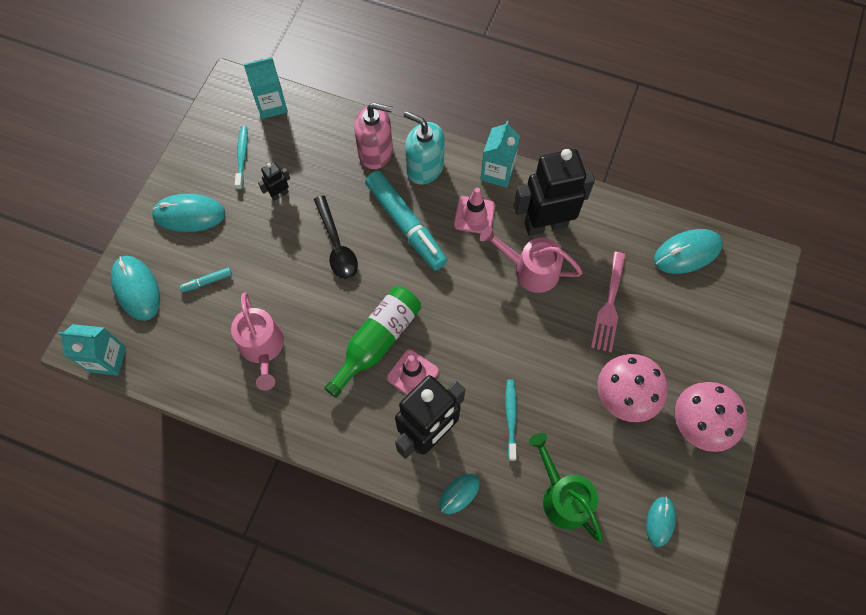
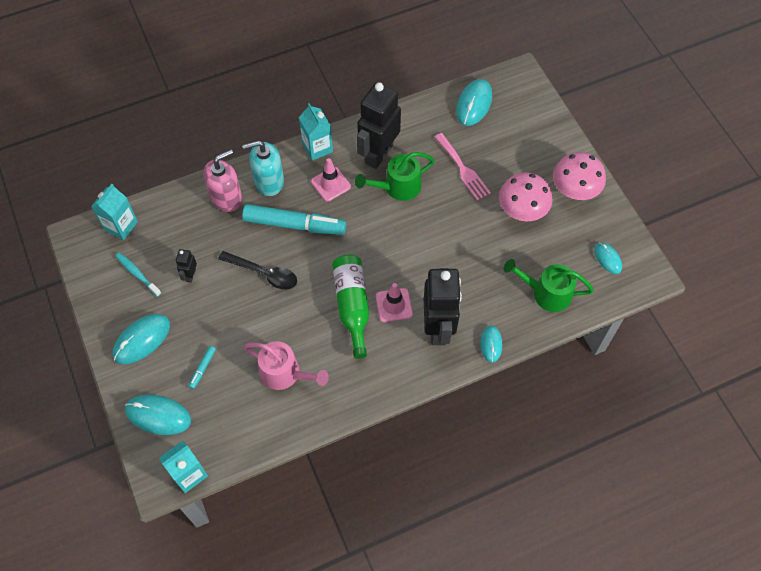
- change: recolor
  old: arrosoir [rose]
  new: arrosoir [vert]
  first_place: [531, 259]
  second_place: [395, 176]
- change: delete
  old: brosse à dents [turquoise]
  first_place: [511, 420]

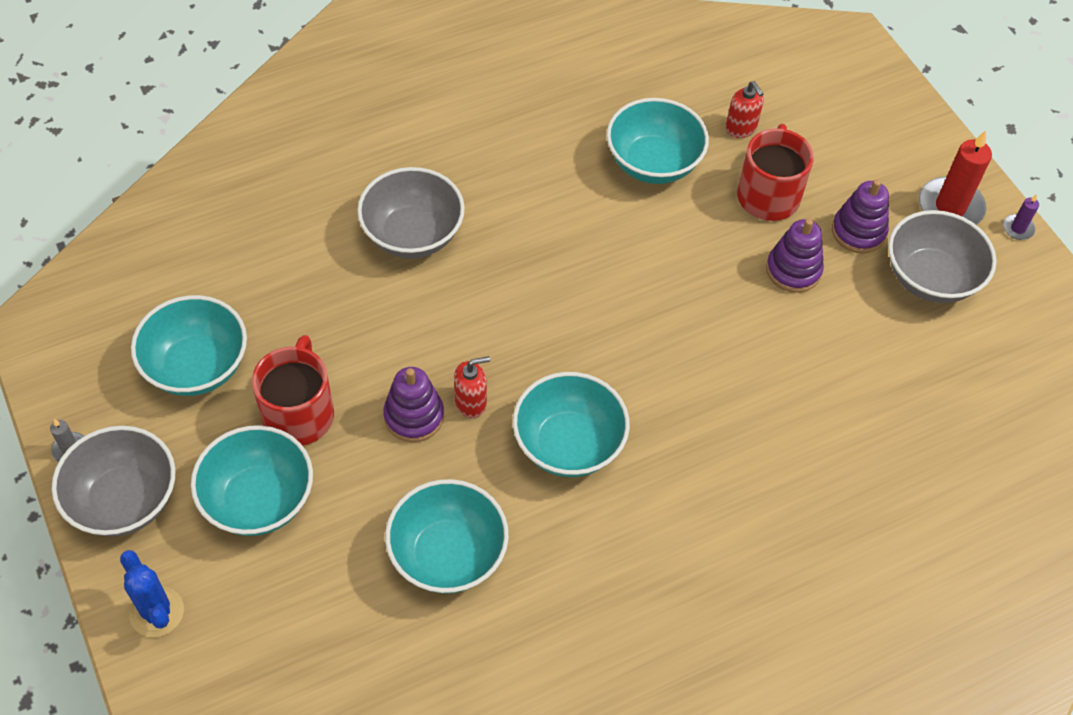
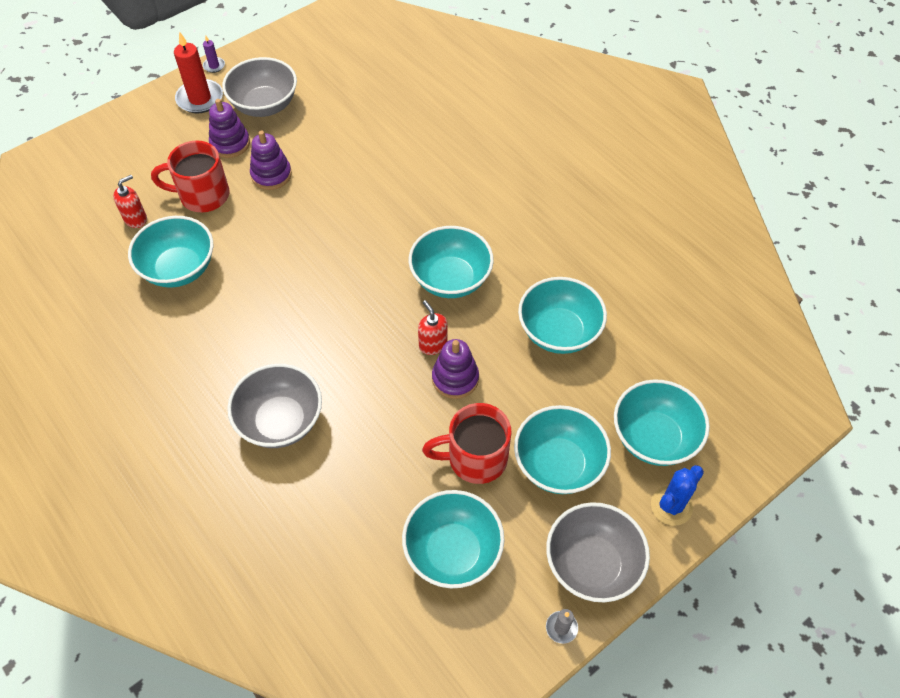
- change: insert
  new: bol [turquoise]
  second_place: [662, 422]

•••••

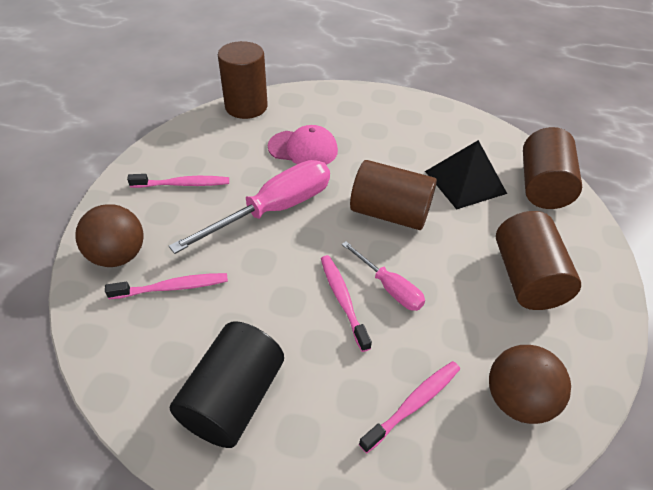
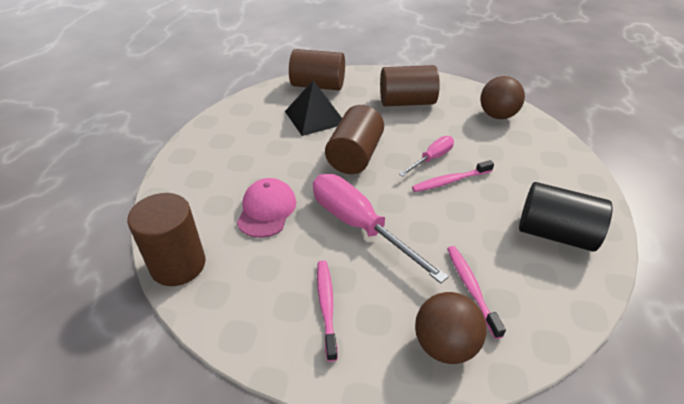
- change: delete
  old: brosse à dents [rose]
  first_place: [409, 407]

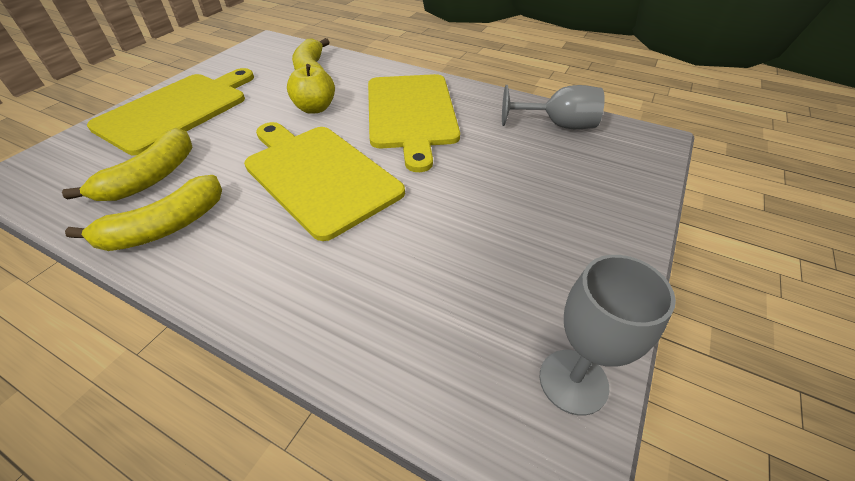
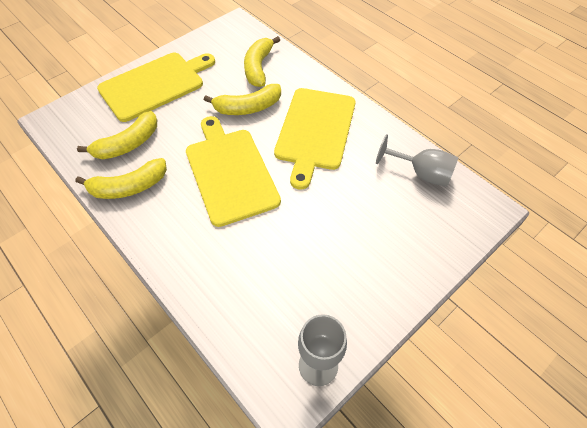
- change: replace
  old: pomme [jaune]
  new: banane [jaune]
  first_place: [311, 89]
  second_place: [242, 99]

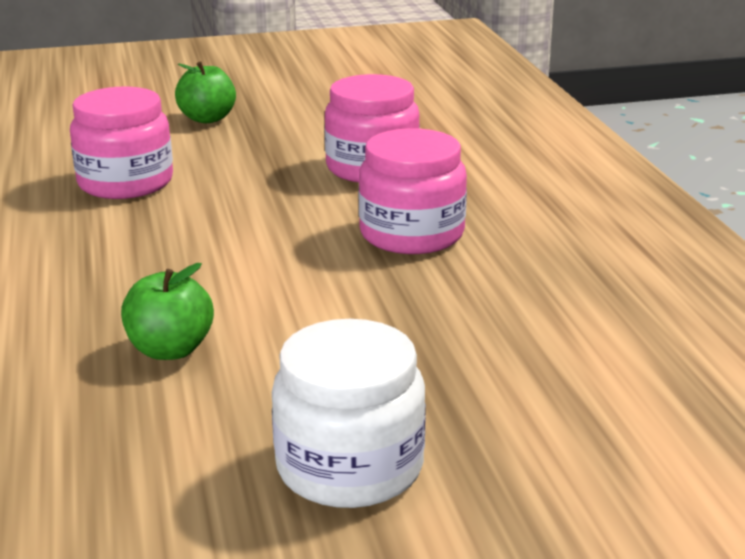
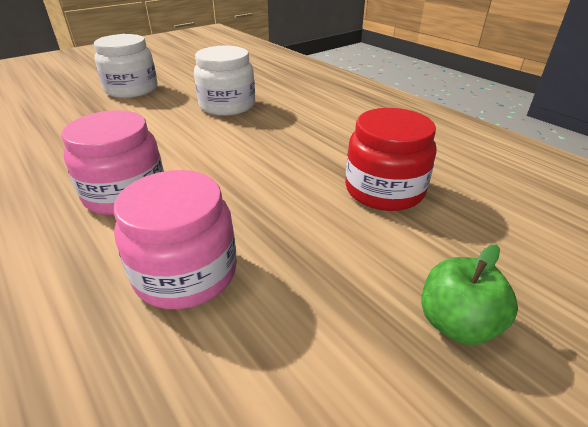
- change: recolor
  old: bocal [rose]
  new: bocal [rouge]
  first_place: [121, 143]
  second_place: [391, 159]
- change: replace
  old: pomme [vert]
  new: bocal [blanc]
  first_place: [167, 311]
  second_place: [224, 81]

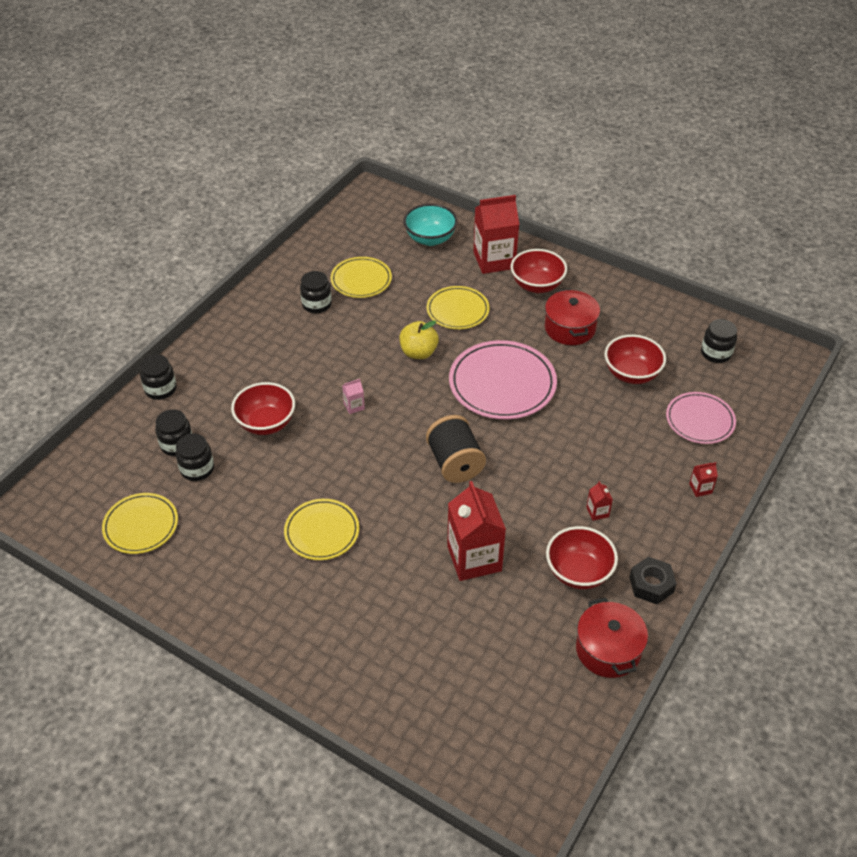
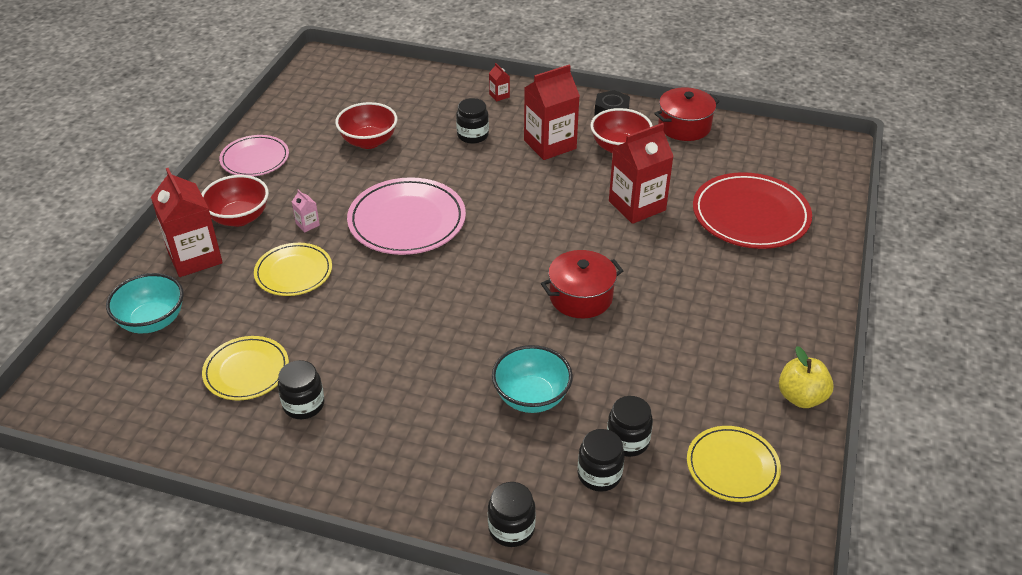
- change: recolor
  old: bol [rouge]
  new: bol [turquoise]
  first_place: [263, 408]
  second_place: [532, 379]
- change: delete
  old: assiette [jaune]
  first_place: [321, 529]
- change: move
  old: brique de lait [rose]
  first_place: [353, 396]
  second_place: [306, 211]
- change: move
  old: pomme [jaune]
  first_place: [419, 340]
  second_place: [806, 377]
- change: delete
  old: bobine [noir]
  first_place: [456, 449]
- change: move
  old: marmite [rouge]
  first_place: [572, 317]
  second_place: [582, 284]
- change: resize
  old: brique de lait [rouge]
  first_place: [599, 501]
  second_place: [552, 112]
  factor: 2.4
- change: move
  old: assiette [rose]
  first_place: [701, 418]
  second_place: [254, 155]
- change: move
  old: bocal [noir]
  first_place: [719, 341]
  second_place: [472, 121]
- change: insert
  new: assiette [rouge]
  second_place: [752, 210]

•••••

WORK ITEM
All lines from the listing above that include "arrosoir" should be shown.

TASK RESULT
  old: arrosoir [rose]
  new: arrosoir [vert]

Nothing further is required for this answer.